:: WRITTEN TASK ::
Can you write out the lines below word for word, starting at the line that contains "77: 3:48 -> 5:36" and stopping after the line that contains "43: none -> 4:14"? Leave the pictures out of your answer.

:: DATA FOR THE TASK ::
○ ○ ○ ○
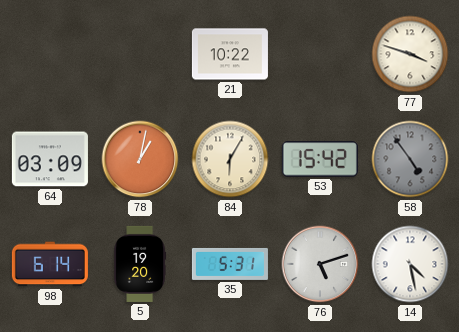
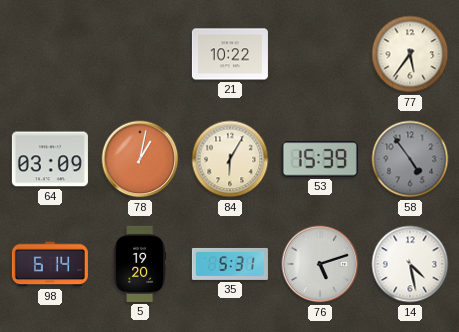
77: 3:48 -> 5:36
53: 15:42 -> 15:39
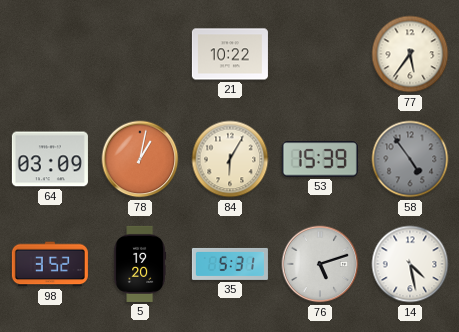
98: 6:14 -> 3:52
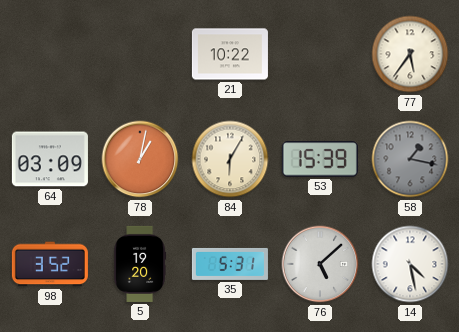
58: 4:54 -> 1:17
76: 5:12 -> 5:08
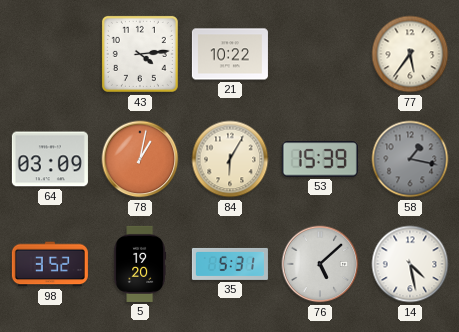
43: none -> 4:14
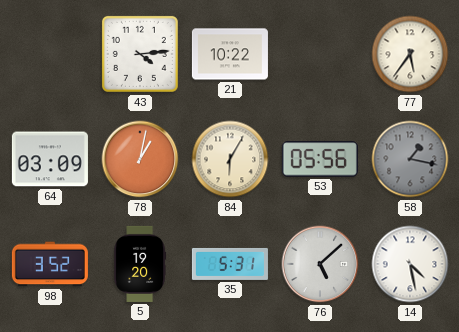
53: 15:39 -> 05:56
○ ○ ○ ○
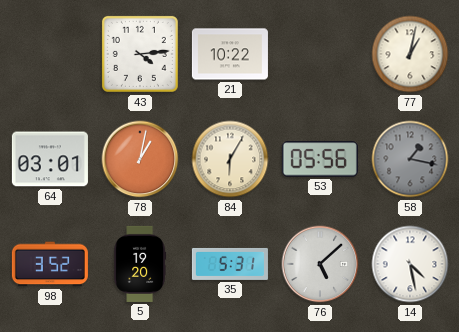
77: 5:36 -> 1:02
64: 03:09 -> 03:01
○ ○ ○ ○
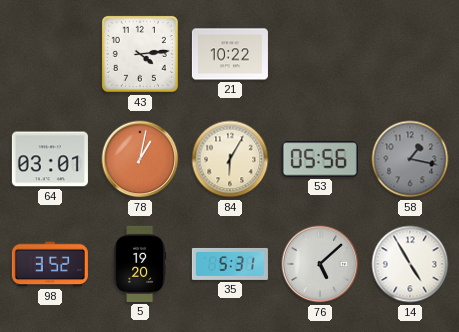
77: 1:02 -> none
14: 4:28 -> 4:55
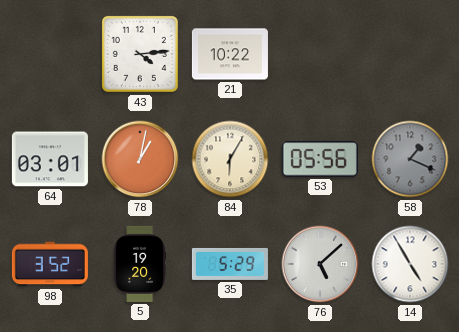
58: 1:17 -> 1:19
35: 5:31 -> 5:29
○ ○ ○ ○
:: RESPONSE TO THE EXERCISE ::
77: 3:48 -> 5:36
53: 15:42 -> 15:39
98: 6:14 -> 3:52
58: 4:54 -> 1:17
76: 5:12 -> 5:08
43: none -> 4:14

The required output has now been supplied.